● Task instructions: Read through the records. Copy each line that has the word "bottom".

● Data:
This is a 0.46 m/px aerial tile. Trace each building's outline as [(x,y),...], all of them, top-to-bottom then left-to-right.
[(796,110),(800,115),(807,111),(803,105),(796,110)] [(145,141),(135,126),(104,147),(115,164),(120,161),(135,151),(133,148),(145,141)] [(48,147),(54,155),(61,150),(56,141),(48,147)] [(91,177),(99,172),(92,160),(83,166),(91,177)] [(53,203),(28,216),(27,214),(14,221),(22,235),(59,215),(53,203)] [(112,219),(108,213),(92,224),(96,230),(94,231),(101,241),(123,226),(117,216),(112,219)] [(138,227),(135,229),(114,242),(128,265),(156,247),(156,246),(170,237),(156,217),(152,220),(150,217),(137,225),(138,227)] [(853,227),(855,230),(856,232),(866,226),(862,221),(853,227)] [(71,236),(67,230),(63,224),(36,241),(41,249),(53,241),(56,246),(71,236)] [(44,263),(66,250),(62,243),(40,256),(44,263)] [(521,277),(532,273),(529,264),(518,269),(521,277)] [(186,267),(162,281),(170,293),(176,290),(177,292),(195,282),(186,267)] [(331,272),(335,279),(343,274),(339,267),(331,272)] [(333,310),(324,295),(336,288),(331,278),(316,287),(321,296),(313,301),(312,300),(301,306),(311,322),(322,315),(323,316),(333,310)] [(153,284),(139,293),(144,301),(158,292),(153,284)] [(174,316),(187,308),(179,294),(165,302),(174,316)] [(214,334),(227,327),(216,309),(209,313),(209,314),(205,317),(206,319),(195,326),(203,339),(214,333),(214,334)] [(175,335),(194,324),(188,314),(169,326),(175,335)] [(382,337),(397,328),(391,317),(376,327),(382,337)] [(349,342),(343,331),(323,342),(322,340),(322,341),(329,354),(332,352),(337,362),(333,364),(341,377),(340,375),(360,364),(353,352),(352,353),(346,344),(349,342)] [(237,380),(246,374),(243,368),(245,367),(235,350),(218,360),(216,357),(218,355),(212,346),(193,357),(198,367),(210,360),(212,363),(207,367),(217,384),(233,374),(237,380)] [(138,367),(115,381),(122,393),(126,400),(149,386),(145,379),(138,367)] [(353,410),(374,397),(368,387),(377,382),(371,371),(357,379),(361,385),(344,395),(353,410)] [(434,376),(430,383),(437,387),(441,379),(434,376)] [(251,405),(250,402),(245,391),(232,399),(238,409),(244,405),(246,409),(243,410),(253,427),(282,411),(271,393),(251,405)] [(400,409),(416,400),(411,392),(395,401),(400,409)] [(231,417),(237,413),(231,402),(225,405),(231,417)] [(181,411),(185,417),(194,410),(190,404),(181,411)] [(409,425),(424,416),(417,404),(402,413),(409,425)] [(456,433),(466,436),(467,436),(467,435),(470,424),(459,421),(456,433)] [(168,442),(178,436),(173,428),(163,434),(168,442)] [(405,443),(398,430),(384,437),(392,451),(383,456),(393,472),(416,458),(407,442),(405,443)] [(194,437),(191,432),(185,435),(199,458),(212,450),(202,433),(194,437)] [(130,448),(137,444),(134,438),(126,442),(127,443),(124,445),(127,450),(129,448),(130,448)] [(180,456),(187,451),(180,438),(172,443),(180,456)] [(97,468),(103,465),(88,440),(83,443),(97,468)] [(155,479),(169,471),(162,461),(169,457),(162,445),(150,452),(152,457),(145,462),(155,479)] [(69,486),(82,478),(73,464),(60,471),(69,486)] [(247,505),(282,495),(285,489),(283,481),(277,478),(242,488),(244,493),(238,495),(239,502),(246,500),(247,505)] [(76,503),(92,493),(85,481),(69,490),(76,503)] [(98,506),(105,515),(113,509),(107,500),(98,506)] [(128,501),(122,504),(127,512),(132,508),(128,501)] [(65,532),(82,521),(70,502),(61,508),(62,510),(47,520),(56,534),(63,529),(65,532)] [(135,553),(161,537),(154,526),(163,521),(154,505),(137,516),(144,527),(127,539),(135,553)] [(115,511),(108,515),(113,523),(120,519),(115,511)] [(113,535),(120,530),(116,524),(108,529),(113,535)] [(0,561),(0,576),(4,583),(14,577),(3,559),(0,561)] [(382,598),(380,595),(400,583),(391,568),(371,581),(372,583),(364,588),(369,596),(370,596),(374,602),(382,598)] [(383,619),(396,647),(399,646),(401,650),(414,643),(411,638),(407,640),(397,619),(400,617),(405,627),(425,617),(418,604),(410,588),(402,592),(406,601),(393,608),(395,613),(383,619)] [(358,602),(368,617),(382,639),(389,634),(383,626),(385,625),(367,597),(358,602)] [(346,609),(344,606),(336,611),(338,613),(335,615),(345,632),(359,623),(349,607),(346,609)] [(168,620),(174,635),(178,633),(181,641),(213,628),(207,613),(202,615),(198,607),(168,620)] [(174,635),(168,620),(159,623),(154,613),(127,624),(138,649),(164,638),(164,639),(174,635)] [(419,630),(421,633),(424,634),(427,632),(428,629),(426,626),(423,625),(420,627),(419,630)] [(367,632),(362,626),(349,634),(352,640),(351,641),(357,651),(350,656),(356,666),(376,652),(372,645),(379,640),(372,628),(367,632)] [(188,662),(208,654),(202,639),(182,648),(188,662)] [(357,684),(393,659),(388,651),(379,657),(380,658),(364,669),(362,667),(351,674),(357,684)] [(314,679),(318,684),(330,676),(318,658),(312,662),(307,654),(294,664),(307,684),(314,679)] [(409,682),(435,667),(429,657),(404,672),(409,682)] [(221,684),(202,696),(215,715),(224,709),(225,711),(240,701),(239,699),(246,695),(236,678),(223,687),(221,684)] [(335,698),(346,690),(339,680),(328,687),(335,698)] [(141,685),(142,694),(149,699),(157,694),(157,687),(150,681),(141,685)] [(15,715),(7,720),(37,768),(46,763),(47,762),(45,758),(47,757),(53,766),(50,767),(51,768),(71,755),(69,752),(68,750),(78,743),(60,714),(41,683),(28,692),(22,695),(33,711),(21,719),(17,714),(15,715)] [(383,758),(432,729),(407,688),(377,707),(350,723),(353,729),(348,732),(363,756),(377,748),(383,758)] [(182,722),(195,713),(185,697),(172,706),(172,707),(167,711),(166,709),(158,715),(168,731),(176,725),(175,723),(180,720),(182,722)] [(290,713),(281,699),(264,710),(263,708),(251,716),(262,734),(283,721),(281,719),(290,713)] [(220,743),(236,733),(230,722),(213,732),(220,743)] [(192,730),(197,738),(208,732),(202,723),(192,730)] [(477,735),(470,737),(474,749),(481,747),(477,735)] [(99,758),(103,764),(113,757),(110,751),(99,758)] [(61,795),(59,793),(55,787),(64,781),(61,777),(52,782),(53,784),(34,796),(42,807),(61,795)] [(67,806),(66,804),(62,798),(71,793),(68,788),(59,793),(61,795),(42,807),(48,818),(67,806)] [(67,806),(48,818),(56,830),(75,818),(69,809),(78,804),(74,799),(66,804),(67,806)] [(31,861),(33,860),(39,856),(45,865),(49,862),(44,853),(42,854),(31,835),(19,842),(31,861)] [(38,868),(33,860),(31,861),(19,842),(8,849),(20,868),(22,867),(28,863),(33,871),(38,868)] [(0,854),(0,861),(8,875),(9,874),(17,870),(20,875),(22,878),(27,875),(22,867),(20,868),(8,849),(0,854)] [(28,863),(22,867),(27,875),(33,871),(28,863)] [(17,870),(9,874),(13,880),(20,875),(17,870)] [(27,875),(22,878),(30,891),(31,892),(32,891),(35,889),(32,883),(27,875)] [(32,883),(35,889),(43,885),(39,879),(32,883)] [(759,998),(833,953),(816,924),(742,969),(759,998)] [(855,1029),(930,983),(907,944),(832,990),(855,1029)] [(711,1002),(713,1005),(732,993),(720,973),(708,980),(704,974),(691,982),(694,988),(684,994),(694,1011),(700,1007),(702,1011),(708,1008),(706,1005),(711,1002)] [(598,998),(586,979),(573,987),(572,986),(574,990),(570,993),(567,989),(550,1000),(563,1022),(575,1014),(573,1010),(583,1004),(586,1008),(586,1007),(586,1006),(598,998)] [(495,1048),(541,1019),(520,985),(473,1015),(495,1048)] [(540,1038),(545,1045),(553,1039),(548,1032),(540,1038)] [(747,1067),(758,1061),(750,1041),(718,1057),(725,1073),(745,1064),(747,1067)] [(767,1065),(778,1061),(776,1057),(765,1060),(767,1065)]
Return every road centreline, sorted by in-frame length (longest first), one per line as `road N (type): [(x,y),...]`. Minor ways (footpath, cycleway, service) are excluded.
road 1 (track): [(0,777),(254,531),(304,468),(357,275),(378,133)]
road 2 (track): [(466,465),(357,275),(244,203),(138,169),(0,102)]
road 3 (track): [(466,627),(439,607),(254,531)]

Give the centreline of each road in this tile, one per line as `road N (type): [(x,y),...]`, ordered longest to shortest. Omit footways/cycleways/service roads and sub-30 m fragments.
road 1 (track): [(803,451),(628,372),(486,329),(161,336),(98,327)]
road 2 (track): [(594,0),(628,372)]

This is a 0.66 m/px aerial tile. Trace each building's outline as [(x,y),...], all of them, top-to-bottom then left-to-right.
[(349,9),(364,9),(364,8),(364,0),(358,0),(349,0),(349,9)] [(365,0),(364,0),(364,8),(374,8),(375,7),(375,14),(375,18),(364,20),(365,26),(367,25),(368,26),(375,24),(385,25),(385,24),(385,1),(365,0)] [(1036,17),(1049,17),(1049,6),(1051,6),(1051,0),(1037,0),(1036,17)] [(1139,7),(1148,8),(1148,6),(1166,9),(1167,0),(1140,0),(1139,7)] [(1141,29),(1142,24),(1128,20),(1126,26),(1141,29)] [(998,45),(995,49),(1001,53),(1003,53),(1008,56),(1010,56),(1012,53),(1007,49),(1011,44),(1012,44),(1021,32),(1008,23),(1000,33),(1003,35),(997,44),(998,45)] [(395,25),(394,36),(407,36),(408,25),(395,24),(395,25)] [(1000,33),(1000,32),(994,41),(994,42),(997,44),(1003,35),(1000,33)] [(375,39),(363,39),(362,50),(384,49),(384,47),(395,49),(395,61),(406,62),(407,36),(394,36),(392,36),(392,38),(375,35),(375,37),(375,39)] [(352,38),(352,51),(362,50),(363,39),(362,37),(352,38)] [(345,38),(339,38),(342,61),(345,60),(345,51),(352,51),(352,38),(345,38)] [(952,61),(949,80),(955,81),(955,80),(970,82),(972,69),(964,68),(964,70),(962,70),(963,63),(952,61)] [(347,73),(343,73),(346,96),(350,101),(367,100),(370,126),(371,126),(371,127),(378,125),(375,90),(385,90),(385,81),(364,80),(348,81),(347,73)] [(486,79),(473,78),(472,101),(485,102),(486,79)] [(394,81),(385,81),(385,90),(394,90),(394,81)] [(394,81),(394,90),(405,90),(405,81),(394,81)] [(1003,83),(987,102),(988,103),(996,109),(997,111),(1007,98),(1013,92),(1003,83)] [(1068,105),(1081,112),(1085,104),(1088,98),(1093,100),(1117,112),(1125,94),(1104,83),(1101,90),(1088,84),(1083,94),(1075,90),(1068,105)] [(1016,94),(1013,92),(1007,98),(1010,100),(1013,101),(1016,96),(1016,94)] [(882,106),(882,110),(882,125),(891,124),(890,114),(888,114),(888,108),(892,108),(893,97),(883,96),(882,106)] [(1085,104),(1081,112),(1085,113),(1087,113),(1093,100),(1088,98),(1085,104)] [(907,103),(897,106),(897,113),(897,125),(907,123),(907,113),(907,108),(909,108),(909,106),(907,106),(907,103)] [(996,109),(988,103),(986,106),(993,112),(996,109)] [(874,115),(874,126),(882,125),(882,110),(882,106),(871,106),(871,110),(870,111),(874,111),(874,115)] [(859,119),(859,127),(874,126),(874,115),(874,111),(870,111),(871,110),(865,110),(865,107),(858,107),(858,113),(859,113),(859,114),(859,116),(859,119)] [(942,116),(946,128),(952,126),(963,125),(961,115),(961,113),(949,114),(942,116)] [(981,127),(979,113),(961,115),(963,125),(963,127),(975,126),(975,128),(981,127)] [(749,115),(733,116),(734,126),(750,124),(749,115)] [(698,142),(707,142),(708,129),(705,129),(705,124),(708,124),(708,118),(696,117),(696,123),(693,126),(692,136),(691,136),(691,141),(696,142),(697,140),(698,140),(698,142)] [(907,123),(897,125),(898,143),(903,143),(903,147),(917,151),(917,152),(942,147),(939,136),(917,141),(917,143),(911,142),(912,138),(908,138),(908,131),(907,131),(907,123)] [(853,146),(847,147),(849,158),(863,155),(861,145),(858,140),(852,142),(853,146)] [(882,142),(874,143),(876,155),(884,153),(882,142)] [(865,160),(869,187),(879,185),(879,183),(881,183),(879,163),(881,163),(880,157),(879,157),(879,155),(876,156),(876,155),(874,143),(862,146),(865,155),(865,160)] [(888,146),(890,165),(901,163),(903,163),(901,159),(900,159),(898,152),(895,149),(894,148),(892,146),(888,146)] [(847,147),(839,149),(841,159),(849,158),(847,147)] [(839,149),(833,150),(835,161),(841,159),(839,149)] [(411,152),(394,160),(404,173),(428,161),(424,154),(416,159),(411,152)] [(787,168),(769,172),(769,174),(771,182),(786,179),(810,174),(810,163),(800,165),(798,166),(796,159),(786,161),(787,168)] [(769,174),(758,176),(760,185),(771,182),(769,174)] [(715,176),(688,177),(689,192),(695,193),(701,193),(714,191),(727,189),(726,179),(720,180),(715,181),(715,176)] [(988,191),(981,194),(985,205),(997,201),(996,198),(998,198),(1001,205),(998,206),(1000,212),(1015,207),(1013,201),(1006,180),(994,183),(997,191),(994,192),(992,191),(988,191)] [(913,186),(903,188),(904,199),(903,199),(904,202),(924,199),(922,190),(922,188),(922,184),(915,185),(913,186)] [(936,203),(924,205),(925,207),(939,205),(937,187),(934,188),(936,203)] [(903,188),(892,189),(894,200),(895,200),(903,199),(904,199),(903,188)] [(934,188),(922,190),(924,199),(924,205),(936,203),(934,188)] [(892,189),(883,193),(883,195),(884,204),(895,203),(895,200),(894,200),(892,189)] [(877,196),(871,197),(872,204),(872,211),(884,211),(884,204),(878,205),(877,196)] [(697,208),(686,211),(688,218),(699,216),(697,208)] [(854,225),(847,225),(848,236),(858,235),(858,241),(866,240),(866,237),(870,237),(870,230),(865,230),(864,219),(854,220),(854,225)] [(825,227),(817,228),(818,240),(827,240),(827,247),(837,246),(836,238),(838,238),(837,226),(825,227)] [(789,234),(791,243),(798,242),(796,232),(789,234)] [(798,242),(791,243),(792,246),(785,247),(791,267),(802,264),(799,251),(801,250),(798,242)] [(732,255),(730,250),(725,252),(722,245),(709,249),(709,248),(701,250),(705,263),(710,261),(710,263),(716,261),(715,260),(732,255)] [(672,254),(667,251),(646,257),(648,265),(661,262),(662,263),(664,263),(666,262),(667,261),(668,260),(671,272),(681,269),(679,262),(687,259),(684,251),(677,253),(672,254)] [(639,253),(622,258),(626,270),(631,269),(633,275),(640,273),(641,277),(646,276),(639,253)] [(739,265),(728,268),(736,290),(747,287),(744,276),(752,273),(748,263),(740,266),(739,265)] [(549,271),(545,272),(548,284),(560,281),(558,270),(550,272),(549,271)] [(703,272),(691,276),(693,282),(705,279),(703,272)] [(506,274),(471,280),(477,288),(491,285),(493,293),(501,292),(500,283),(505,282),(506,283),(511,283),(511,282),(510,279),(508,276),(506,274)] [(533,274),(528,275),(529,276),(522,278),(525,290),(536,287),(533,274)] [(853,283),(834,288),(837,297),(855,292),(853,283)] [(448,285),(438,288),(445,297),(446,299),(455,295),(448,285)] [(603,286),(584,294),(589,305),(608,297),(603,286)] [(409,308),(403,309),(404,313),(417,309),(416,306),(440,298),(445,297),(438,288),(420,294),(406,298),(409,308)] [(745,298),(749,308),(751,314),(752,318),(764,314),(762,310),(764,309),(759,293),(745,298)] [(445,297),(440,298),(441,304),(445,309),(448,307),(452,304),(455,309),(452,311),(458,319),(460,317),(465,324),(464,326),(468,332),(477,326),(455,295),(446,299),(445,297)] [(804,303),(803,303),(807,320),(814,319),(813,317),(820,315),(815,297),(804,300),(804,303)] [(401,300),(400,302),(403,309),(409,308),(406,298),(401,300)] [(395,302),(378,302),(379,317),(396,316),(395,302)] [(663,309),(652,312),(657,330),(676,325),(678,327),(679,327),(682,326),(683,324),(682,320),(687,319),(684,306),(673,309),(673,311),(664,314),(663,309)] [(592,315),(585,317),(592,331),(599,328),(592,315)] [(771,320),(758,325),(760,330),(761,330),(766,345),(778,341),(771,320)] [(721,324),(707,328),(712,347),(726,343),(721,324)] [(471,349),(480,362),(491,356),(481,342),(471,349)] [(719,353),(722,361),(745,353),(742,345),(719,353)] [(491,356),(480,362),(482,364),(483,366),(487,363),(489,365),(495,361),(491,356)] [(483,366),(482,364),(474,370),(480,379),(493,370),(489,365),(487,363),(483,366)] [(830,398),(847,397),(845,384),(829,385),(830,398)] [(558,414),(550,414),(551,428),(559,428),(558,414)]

● Task response:
This is a 0.46 m/px aerial tile. Trace each building's outline as [(x,y),...], all of them, top-to-bottom then left-to-right.
This is a 0.66 m/px aerial tile. Trace each building's outline as [(x,y),...], all of them, top-to-bottom then left-to-right.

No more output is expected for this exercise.